(Beginning of Exercise data)

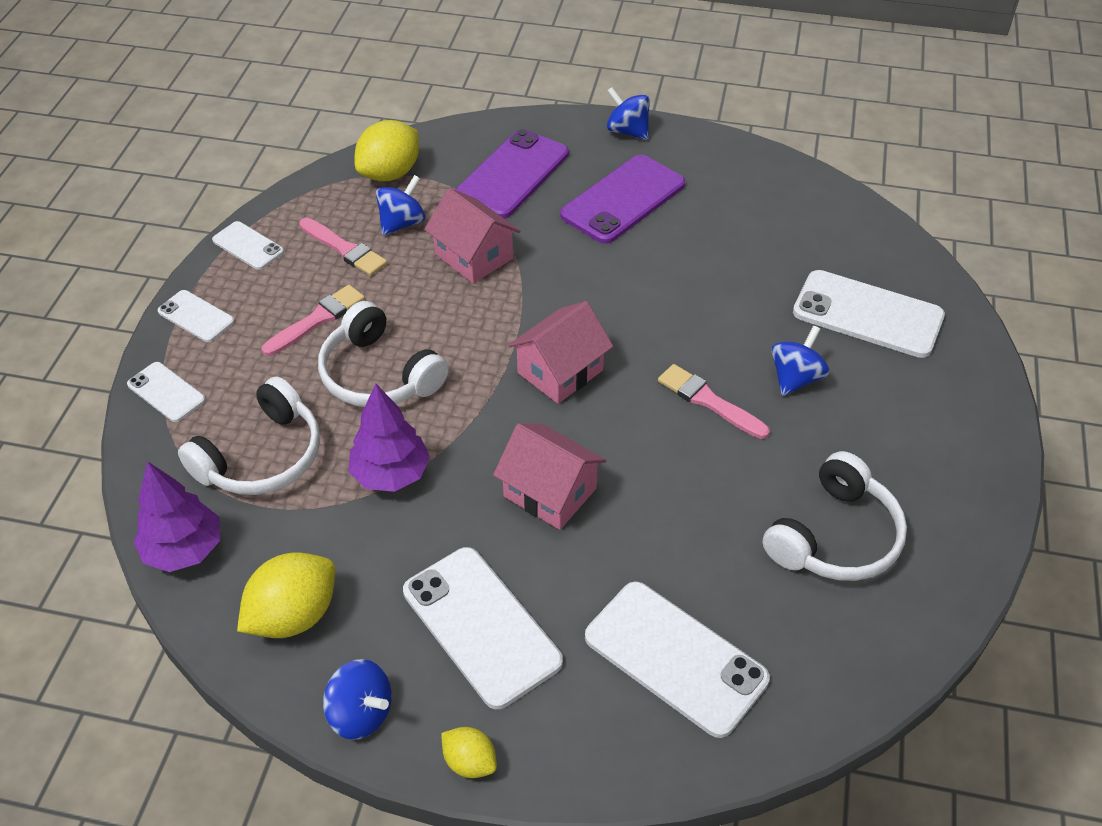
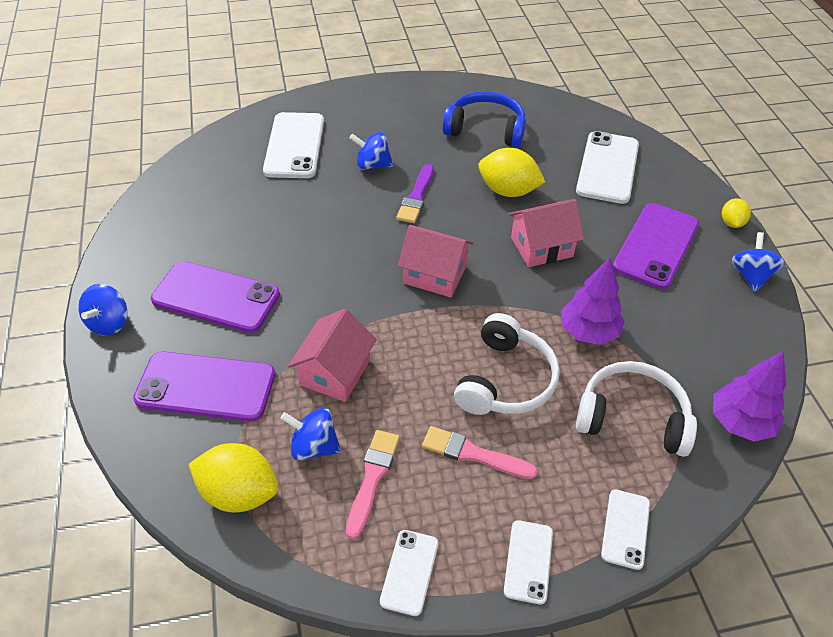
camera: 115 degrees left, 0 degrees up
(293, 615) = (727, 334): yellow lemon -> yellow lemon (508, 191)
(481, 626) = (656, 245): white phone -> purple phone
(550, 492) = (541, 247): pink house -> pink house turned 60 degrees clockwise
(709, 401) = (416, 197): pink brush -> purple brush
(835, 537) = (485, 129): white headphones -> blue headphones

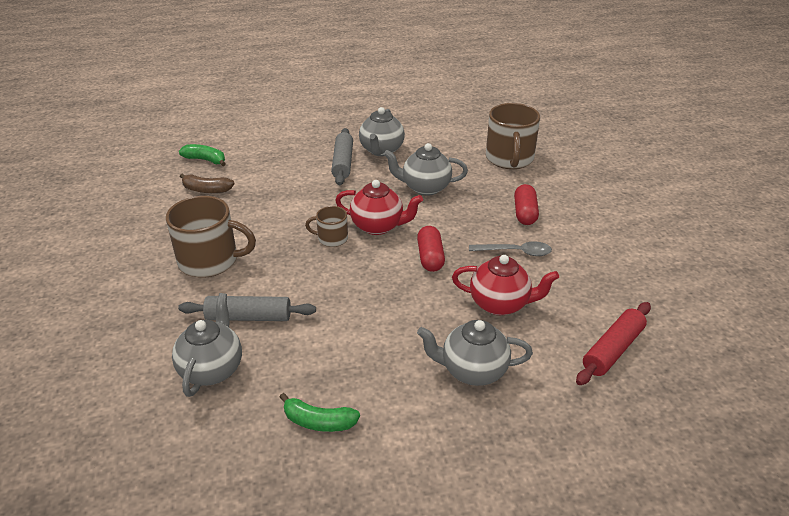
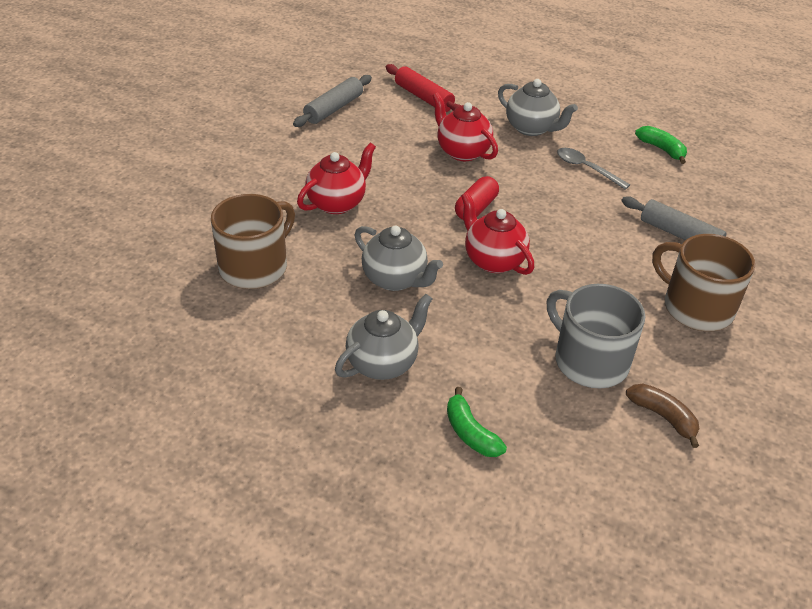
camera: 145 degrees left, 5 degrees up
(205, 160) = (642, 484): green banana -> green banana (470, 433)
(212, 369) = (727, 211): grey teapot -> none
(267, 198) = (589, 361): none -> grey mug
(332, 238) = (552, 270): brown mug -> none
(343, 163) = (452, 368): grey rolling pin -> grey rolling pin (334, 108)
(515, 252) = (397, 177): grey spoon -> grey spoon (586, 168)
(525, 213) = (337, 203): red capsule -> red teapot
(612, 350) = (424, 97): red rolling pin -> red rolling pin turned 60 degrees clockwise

(End of Exercise data)

**What is being asked:** For the span from the line containing "(515, 252) = (397, 177): grey" through the last line of the entries above, transcribe each line exactly and leave out everything else.

**Result:**
(515, 252) = (397, 177): grey spoon -> grey spoon (586, 168)
(525, 213) = (337, 203): red capsule -> red teapot
(612, 350) = (424, 97): red rolling pin -> red rolling pin turned 60 degrees clockwise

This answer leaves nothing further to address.